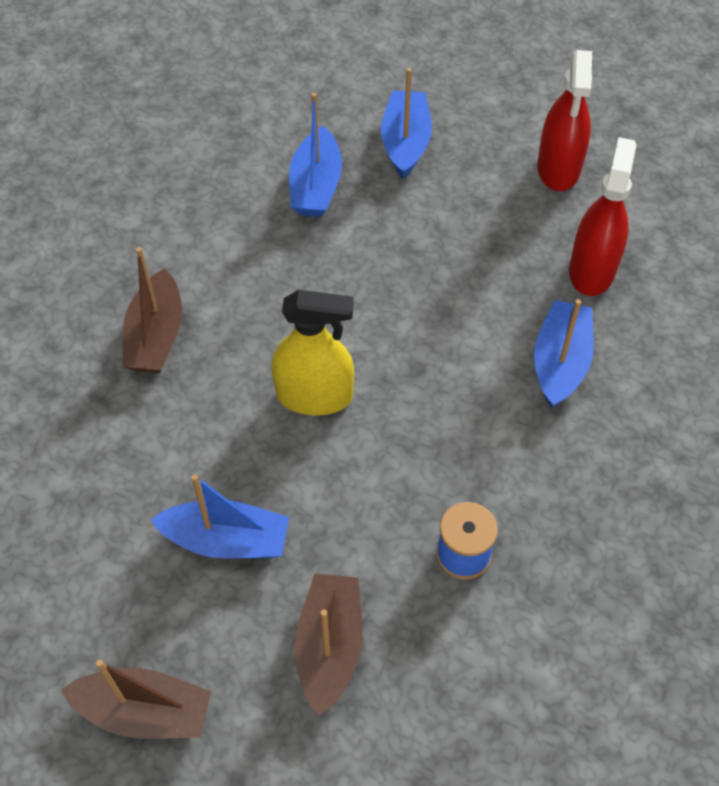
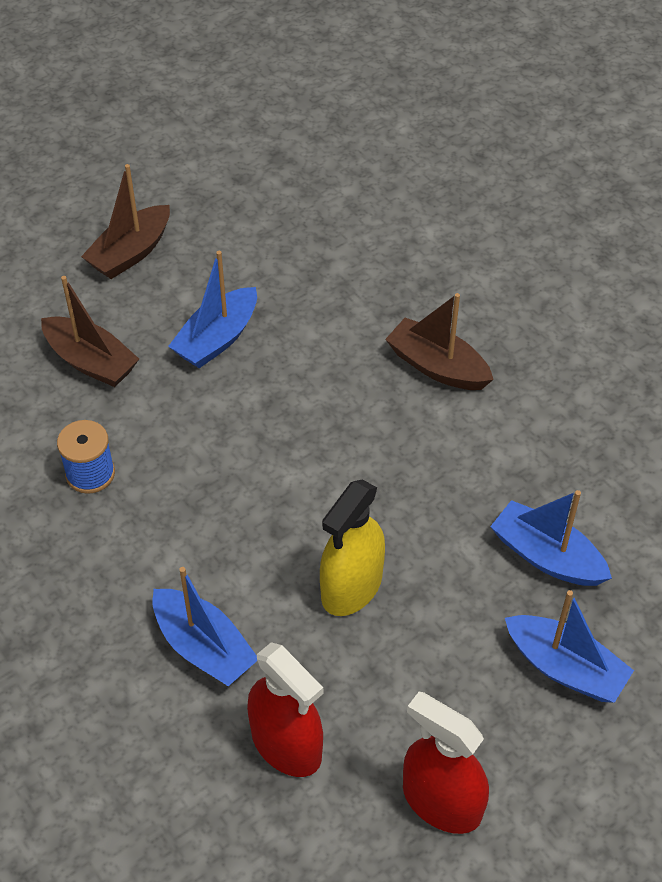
camera: 120 degrees right, 5 degrees down
(314, 396) = (303, 445): yellow spray bottle -> yellow spray bottle (351, 587)

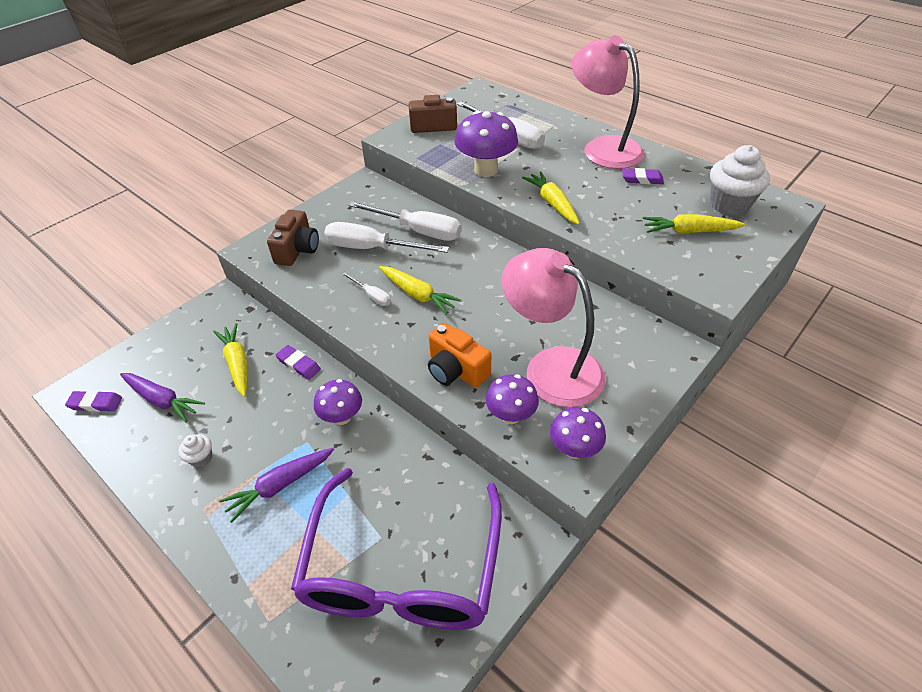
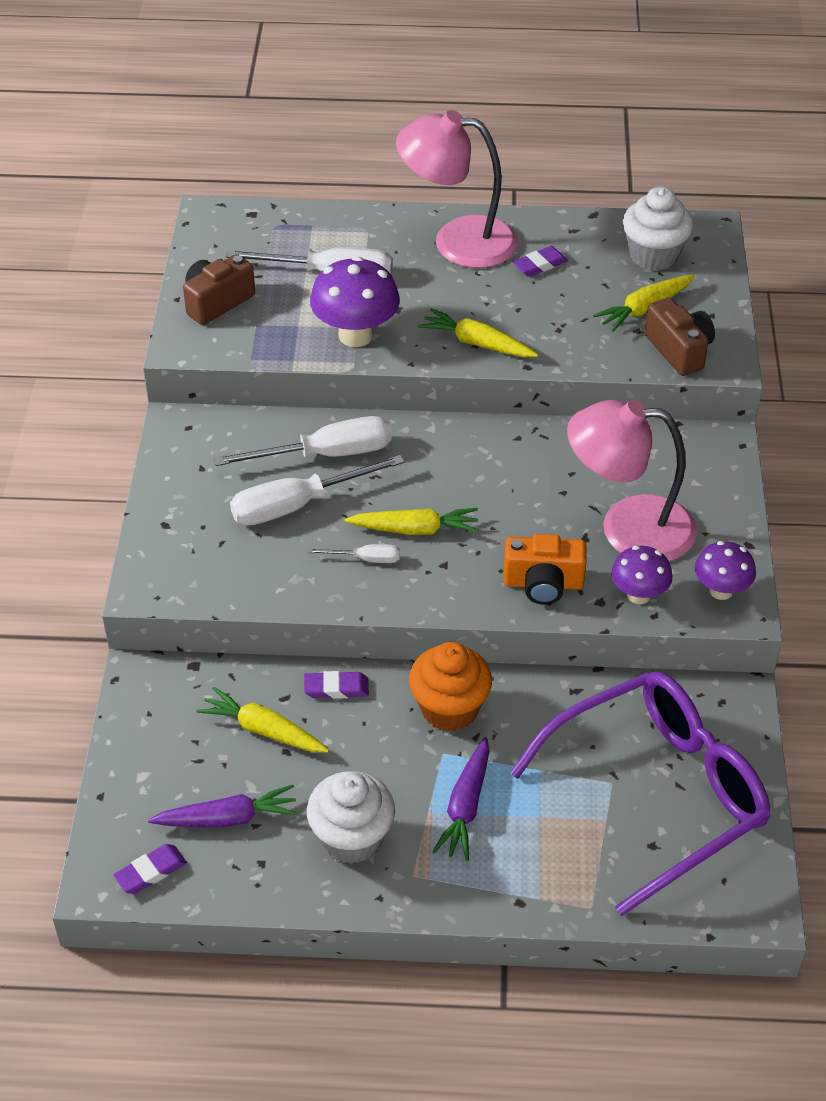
camera: 40 degrees left, 0 degrees up
(201, 458) = (352, 838): white cupcake -> white cupcake, size x2.10
(297, 250) = (207, 555): brown camera -> brown camera (679, 350)
(342, 417) = (449, 709): purple mushroom -> orange cupcake
(402, 570) = (657, 794): purple glasses -> purple glasses turned 90 degrees counterclockwise

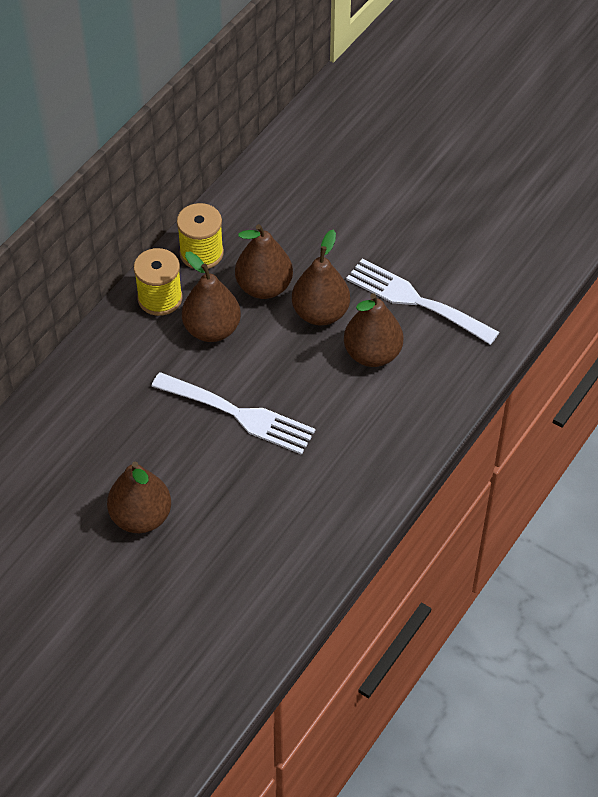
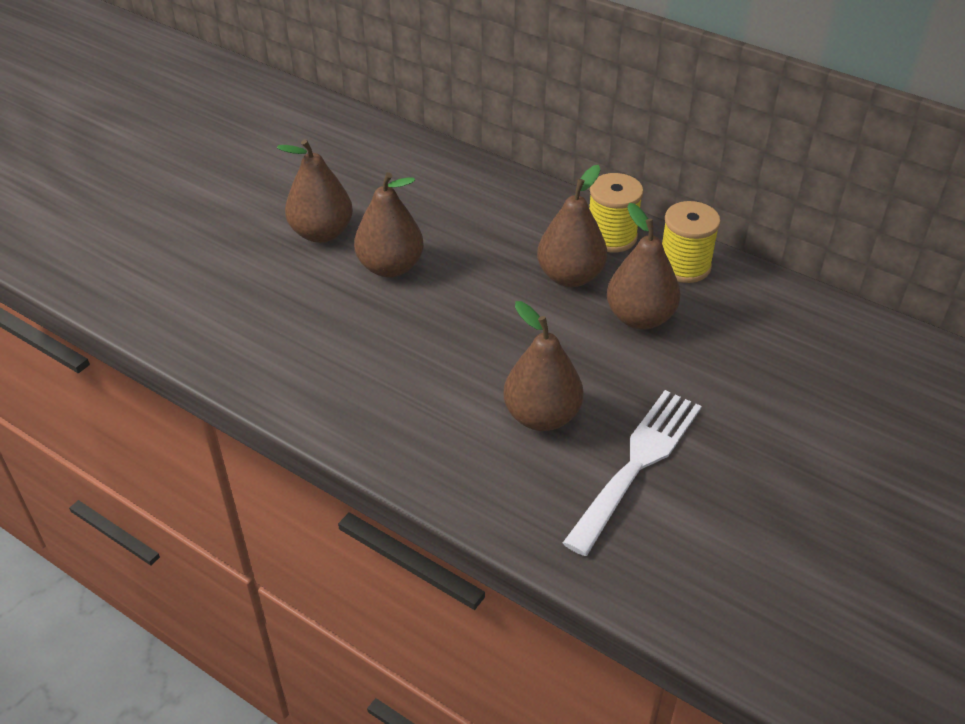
camera: 90 degrees right, 10 degrees down
(239, 414) = (448, 300): white fork -> none
(320, 313) = (604, 367): brown pear -> brown pear (390, 267)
===============
# Task item:
The records above are to be transcribed exactly, with every picture left out.

# Your solution:
camera: 120 degrees right, 5 degrees down
(314, 396) = (303, 445): yellow spray bottle -> yellow spray bottle (351, 587)

camera: 40 degrees left, 0 degrees up
(201, 458) = (352, 838): white cupcake -> white cupcake, size x2.10
(297, 250) = (207, 555): brown camera -> brown camera (679, 350)
(342, 417) = (449, 709): purple mushroom -> orange cupcake
(402, 570) = (657, 794): purple glasses -> purple glasses turned 90 degrees counterclockwise

camera: 90 degrees right, 10 degrees down
(239, 414) = (448, 300): white fork -> none
(320, 313) = (604, 367): brown pear -> brown pear (390, 267)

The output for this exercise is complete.